Start of Exercise materials

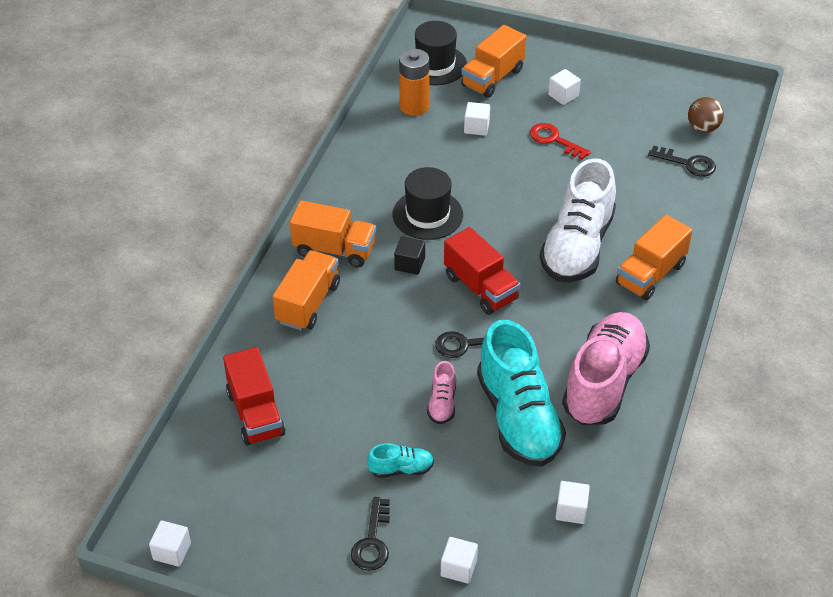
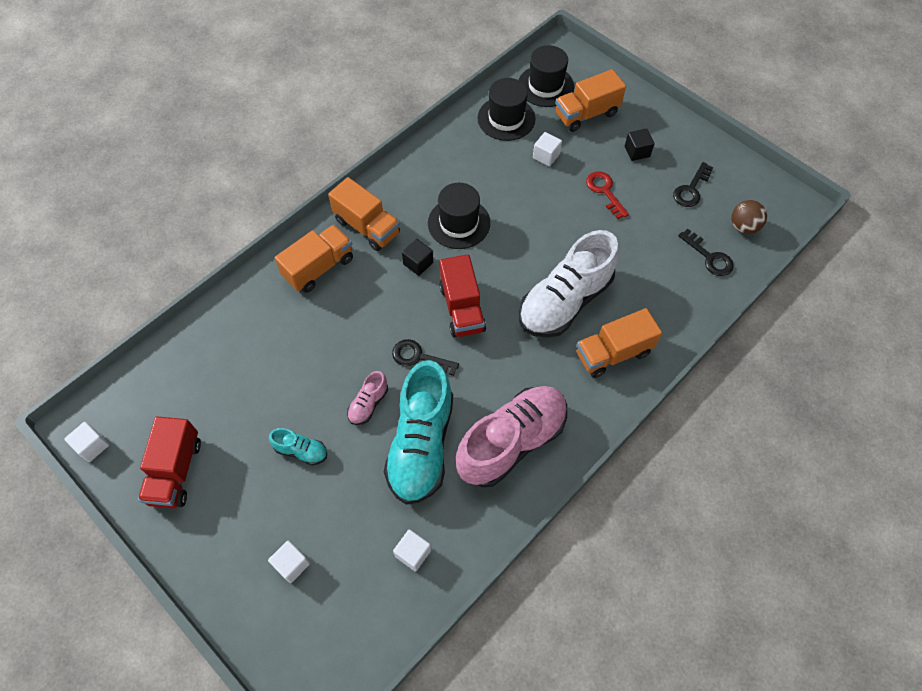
camera: 25 degrees right, 15 degrees up
red truck [223,347,286,446] -> red truck moved to [138,416,201,509]
black key [351,497,390,571] -> black key moved to [673,162,713,207]
orange battery [399,49,429,116] -> black hat [477,78,535,141]
white cube [548,69,581,105] -> black cube [625,129,655,161]

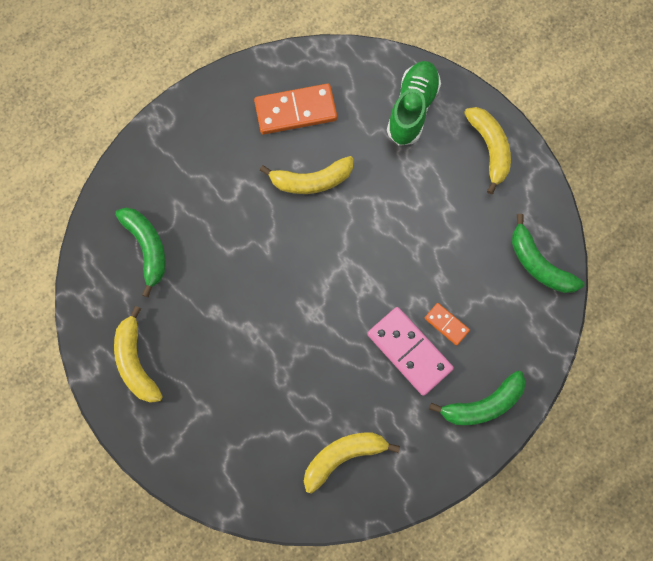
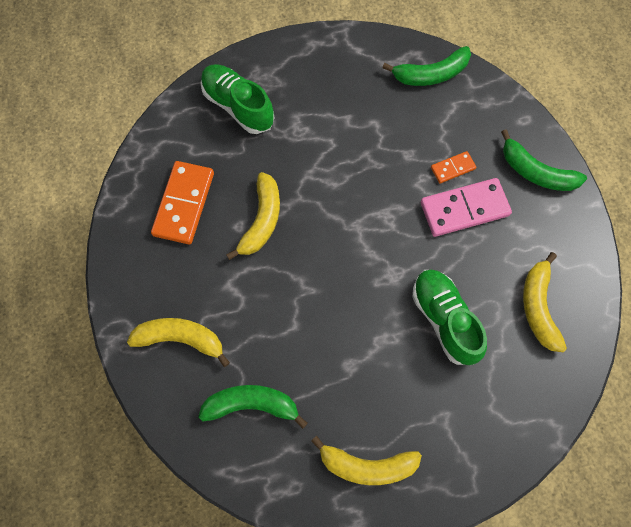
camera: 65 degrees left, 5 degrees down
green banana [429,371,526,425] -> green banana turned 120 degrees clockwise [501,129,587,191]
yellow banana [464,107,511,194] -> yellow banana moved to [127,318,230,367]
none -> green shoe [412,269,487,365]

End of Exercise materials

(Task to carry out) Leave the pictures out and copy exactly the lines from the one that holds "black key [351,497,390,571]" through the last line of the material.

(Written answer)
black key [351,497,390,571] -> black key moved to [673,162,713,207]
orange battery [399,49,429,116] -> black hat [477,78,535,141]
white cube [548,69,581,105] -> black cube [625,129,655,161]

camera: 65 degrees left, 5 degrees down
green banana [429,371,526,425] -> green banana turned 120 degrees clockwise [501,129,587,191]
yellow banana [464,107,511,194] -> yellow banana moved to [127,318,230,367]
none -> green shoe [412,269,487,365]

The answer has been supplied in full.